## RECORDS SHOWN
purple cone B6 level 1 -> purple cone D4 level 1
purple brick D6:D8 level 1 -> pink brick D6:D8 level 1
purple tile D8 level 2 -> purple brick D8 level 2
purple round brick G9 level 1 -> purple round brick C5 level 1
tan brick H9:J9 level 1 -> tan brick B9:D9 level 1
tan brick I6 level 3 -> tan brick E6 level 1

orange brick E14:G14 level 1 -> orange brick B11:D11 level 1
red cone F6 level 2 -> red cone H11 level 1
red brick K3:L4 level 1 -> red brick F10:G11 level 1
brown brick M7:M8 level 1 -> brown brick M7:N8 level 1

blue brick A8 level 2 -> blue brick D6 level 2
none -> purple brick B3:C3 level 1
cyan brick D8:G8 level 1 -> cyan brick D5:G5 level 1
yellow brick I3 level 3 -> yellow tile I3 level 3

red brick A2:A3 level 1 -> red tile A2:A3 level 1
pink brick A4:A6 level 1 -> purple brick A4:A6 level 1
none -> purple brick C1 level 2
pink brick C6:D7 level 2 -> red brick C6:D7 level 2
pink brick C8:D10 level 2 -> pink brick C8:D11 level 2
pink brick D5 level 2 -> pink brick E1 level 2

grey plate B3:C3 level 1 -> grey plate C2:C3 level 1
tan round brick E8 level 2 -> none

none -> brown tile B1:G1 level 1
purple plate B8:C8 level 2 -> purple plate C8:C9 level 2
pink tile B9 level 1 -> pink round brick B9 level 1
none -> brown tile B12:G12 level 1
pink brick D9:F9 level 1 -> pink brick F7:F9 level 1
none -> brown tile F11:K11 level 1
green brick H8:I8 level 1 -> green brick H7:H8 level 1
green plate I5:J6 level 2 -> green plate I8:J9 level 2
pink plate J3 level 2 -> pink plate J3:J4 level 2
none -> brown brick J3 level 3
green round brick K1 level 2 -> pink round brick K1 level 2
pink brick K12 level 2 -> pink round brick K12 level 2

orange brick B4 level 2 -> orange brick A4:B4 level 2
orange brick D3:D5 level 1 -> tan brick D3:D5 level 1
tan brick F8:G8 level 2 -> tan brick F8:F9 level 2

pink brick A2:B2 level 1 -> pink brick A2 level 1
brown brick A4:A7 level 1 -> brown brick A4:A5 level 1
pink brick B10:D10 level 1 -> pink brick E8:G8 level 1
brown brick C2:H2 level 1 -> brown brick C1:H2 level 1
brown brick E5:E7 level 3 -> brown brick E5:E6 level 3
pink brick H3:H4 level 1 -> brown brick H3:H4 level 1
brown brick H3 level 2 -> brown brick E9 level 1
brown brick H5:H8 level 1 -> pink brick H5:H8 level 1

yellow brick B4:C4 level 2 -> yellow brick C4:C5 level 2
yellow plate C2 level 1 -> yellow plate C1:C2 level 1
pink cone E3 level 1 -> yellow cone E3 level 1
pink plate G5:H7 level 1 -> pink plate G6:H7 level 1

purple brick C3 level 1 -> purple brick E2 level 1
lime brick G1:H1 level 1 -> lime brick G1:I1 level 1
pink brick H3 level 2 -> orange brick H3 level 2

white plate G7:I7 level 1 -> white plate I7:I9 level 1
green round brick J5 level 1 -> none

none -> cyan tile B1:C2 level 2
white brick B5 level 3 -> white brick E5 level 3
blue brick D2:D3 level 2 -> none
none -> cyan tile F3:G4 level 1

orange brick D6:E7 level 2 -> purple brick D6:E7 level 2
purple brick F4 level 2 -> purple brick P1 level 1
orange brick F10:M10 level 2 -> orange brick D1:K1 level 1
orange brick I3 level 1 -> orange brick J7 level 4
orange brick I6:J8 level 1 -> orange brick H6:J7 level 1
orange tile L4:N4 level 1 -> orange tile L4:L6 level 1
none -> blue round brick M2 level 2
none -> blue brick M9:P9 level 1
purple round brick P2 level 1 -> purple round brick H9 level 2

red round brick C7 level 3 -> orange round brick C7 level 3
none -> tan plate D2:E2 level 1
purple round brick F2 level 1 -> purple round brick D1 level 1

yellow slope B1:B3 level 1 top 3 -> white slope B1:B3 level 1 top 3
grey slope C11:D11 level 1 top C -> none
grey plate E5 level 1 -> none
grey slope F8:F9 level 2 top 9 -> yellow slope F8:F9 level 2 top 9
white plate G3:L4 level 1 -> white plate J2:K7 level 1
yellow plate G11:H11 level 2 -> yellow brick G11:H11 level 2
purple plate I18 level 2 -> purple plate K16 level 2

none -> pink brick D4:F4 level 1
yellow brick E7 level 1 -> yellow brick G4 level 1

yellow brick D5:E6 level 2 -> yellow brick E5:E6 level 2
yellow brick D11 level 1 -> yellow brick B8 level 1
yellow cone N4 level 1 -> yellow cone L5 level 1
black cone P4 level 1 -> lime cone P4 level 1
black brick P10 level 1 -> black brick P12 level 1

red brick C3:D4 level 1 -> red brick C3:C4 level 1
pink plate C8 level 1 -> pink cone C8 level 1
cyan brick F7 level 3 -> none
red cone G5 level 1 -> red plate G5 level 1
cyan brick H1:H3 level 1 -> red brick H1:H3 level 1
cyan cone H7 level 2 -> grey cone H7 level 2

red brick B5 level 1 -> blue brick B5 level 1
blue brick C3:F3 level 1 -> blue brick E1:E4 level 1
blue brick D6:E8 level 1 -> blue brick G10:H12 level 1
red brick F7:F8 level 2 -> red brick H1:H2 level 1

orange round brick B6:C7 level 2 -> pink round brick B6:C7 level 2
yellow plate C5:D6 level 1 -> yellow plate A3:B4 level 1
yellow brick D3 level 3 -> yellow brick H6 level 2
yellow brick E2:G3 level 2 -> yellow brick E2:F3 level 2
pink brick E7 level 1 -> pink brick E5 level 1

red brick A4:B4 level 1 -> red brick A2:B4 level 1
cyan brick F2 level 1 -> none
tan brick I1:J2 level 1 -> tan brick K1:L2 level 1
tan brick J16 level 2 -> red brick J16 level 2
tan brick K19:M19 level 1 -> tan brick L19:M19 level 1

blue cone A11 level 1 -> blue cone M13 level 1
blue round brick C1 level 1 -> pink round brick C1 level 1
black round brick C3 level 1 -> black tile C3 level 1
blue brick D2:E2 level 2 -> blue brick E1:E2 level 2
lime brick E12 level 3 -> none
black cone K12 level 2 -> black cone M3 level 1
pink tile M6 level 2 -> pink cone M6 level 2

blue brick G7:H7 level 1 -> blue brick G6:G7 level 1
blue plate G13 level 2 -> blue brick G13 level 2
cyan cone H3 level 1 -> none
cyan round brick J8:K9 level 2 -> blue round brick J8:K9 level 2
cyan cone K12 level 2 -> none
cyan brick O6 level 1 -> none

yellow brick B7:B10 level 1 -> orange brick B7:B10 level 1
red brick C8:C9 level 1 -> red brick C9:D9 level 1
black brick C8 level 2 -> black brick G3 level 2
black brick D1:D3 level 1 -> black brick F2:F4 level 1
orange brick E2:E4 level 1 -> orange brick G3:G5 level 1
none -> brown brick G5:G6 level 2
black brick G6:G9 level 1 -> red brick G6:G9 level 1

## TO DO
From the records above, repeat exactly the lines from the one with "blue brick A8" through the one with "purple plate B8:C8", both included.

## SOLUTION TO THE EXERCISE
blue brick A8 level 2 -> blue brick D6 level 2
none -> purple brick B3:C3 level 1
cyan brick D8:G8 level 1 -> cyan brick D5:G5 level 1
yellow brick I3 level 3 -> yellow tile I3 level 3

red brick A2:A3 level 1 -> red tile A2:A3 level 1
pink brick A4:A6 level 1 -> purple brick A4:A6 level 1
none -> purple brick C1 level 2
pink brick C6:D7 level 2 -> red brick C6:D7 level 2
pink brick C8:D10 level 2 -> pink brick C8:D11 level 2
pink brick D5 level 2 -> pink brick E1 level 2

grey plate B3:C3 level 1 -> grey plate C2:C3 level 1
tan round brick E8 level 2 -> none

none -> brown tile B1:G1 level 1
purple plate B8:C8 level 2 -> purple plate C8:C9 level 2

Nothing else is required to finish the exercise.